## YOUR ASSIGNMENT
When the line with "brown glue stick: [213,293,272,386]" is reached, include it and stop; before that, copy each line of the listing exactly from the first.

**** PROVIDED INFORMATION ****

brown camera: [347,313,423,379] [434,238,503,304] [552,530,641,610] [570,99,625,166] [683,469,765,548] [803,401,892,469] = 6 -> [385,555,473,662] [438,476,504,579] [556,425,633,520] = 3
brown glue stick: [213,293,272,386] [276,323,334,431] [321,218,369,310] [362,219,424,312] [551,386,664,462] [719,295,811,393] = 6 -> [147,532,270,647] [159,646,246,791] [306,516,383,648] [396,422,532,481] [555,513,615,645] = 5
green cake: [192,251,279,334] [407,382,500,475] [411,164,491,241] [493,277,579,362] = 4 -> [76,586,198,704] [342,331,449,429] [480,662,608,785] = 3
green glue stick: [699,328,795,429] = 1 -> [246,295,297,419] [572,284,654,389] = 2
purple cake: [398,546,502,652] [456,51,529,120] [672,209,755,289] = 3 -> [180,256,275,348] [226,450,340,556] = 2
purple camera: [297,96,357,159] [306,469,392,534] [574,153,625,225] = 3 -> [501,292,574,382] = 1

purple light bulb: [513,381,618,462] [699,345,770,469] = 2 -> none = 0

****

## SOLVED PROBLEM
brown camera: [347,313,423,379] [434,238,503,304] [552,530,641,610] [570,99,625,166] [683,469,765,548] [803,401,892,469] = 6 -> [385,555,473,662] [438,476,504,579] [556,425,633,520] = 3
brown glue stick: [213,293,272,386] [276,323,334,431] [321,218,369,310] [362,219,424,312] [551,386,664,462] [719,295,811,393] = 6 -> [147,532,270,647] [159,646,246,791] [306,516,383,648] [396,422,532,481] [555,513,615,645] = 5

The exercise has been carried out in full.